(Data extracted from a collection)
+-------+

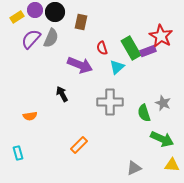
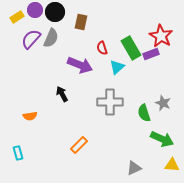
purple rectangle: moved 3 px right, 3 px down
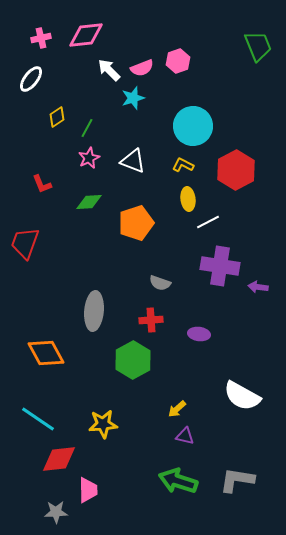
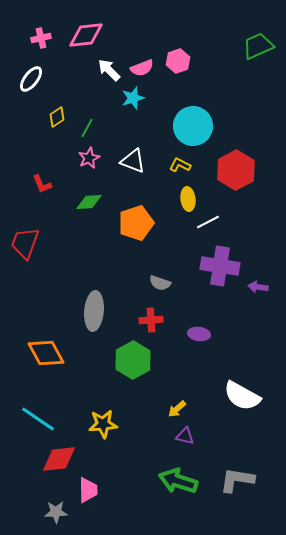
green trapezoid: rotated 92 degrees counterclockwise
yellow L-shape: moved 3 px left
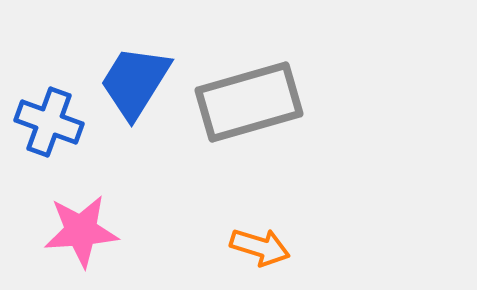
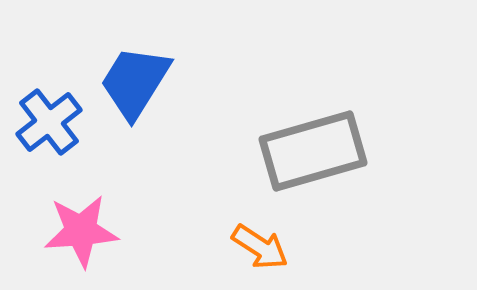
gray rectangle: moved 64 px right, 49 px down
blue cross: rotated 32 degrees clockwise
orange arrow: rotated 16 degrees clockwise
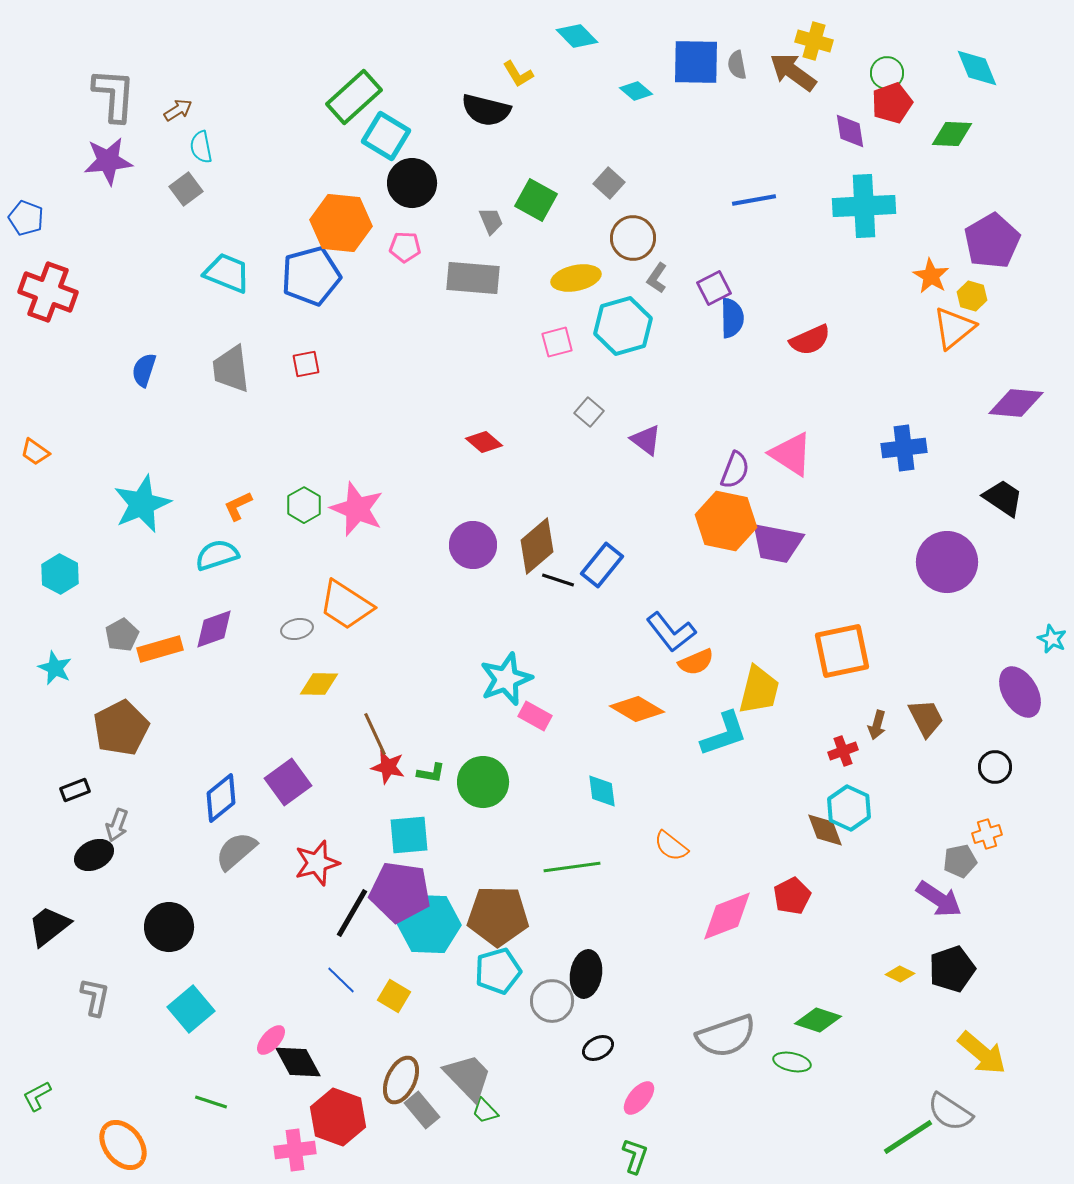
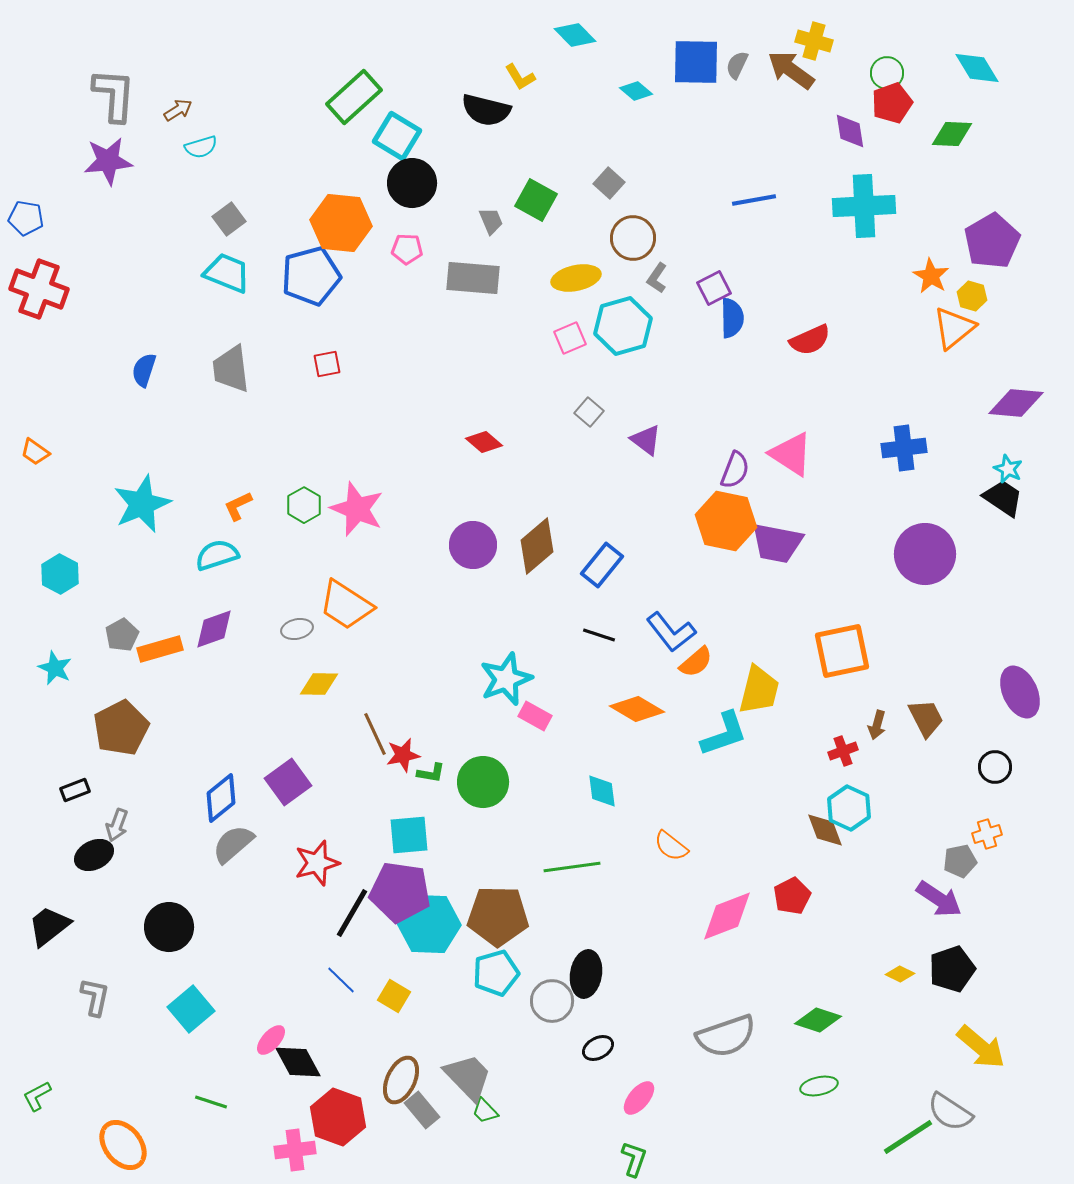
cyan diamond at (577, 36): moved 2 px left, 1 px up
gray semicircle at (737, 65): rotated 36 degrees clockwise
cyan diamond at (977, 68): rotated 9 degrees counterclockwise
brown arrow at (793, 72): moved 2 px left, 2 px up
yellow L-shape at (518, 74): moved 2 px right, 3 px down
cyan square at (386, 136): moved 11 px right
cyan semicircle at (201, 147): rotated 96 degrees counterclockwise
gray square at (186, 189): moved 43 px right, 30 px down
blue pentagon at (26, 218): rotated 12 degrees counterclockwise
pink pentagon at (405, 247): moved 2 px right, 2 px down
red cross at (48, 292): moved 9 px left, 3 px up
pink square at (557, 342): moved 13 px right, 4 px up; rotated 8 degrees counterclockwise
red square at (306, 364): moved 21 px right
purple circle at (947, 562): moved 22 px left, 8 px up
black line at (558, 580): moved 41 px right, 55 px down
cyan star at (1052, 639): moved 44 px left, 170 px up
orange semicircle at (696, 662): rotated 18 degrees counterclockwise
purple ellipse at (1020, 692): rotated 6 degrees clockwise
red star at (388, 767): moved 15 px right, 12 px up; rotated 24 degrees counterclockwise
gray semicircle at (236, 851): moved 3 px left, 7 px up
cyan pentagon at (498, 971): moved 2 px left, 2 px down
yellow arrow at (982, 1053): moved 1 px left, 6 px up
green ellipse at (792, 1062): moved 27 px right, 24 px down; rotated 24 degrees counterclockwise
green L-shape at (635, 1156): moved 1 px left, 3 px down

+-------+

WHAT YOU HAVE TO DO: The lines to copy run from the one containing "cyan semicircle at" through the last line above. Copy them exactly and include nothing else.

EXERCISE RESPONSE:
cyan semicircle at (201, 147): rotated 96 degrees counterclockwise
gray square at (186, 189): moved 43 px right, 30 px down
blue pentagon at (26, 218): rotated 12 degrees counterclockwise
pink pentagon at (405, 247): moved 2 px right, 2 px down
red cross at (48, 292): moved 9 px left, 3 px up
pink square at (557, 342): moved 13 px right, 4 px up; rotated 8 degrees counterclockwise
red square at (306, 364): moved 21 px right
purple circle at (947, 562): moved 22 px left, 8 px up
black line at (558, 580): moved 41 px right, 55 px down
cyan star at (1052, 639): moved 44 px left, 170 px up
orange semicircle at (696, 662): rotated 18 degrees counterclockwise
purple ellipse at (1020, 692): rotated 6 degrees clockwise
red star at (388, 767): moved 15 px right, 12 px up; rotated 24 degrees counterclockwise
gray semicircle at (236, 851): moved 3 px left, 7 px up
cyan pentagon at (498, 971): moved 2 px left, 2 px down
yellow arrow at (982, 1053): moved 1 px left, 6 px up
green ellipse at (792, 1062): moved 27 px right, 24 px down; rotated 24 degrees counterclockwise
green L-shape at (635, 1156): moved 1 px left, 3 px down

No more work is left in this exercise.